▶ _TASK GOAL_
Every entry below should be reproduced exactly; no picture is to be included.

*** RECORDS SHOWN ***

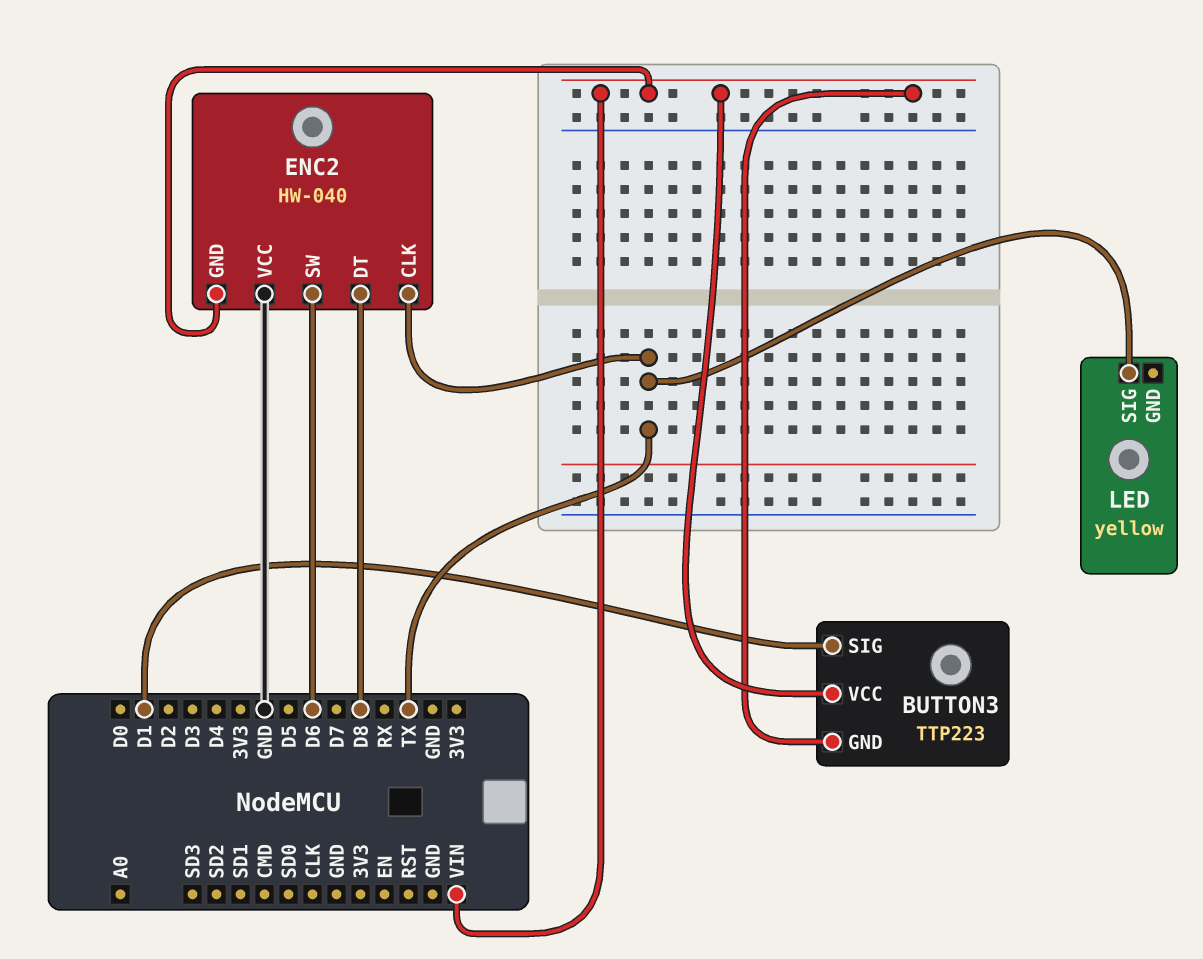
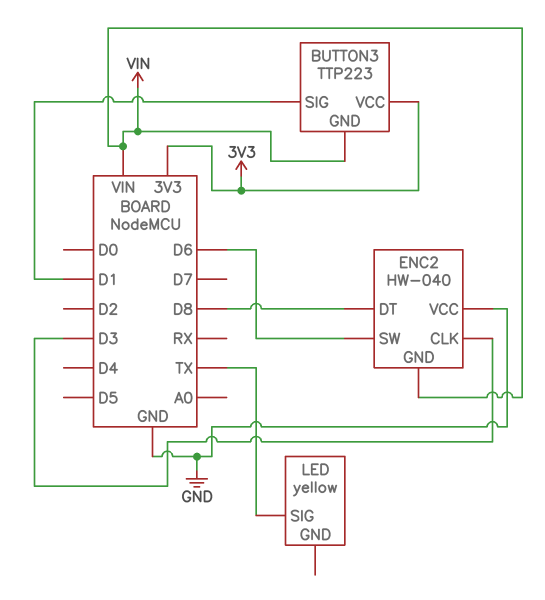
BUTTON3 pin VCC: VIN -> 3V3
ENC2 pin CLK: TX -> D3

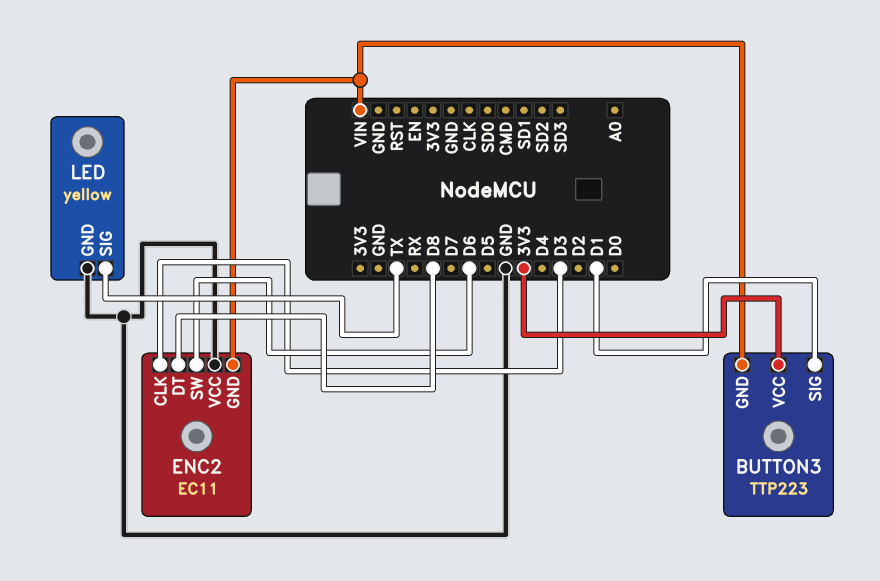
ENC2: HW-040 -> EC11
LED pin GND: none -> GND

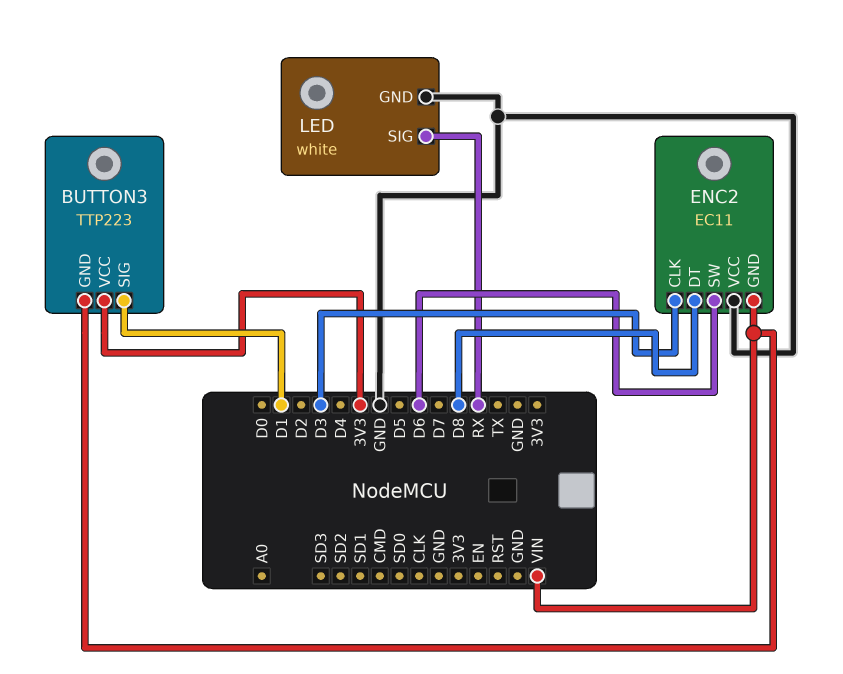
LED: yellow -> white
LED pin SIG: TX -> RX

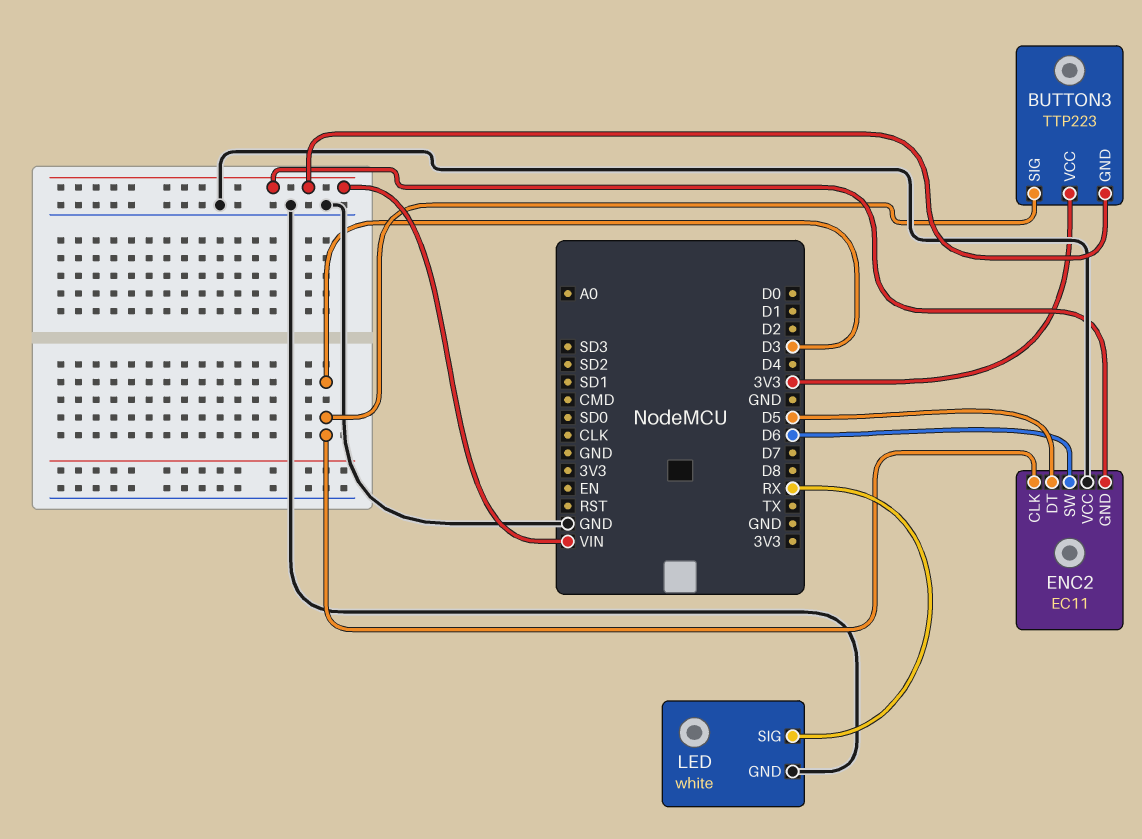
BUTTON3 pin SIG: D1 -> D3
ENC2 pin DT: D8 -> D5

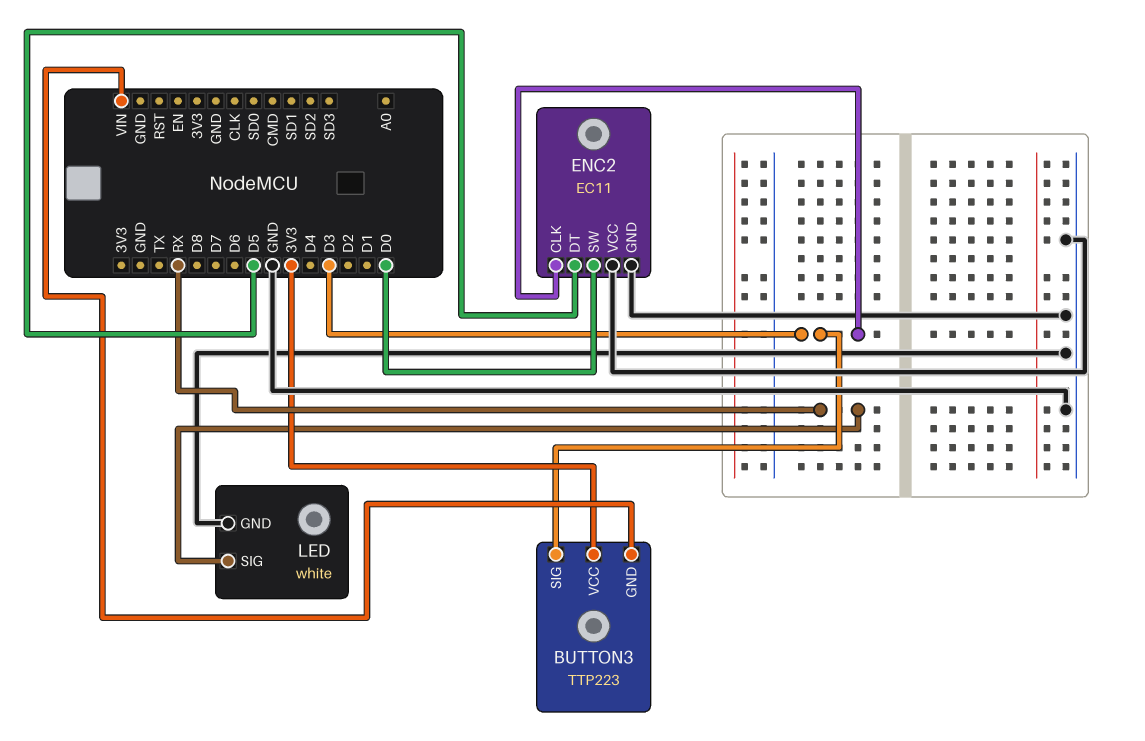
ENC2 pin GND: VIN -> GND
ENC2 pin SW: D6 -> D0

***

▶ _RESULT BELOW_
BUTTON3 pin VCC: VIN -> 3V3
ENC2 pin CLK: TX -> D3

ENC2: HW-040 -> EC11
LED pin GND: none -> GND

LED: yellow -> white
LED pin SIG: TX -> RX

BUTTON3 pin SIG: D1 -> D3
ENC2 pin DT: D8 -> D5

ENC2 pin GND: VIN -> GND
ENC2 pin SW: D6 -> D0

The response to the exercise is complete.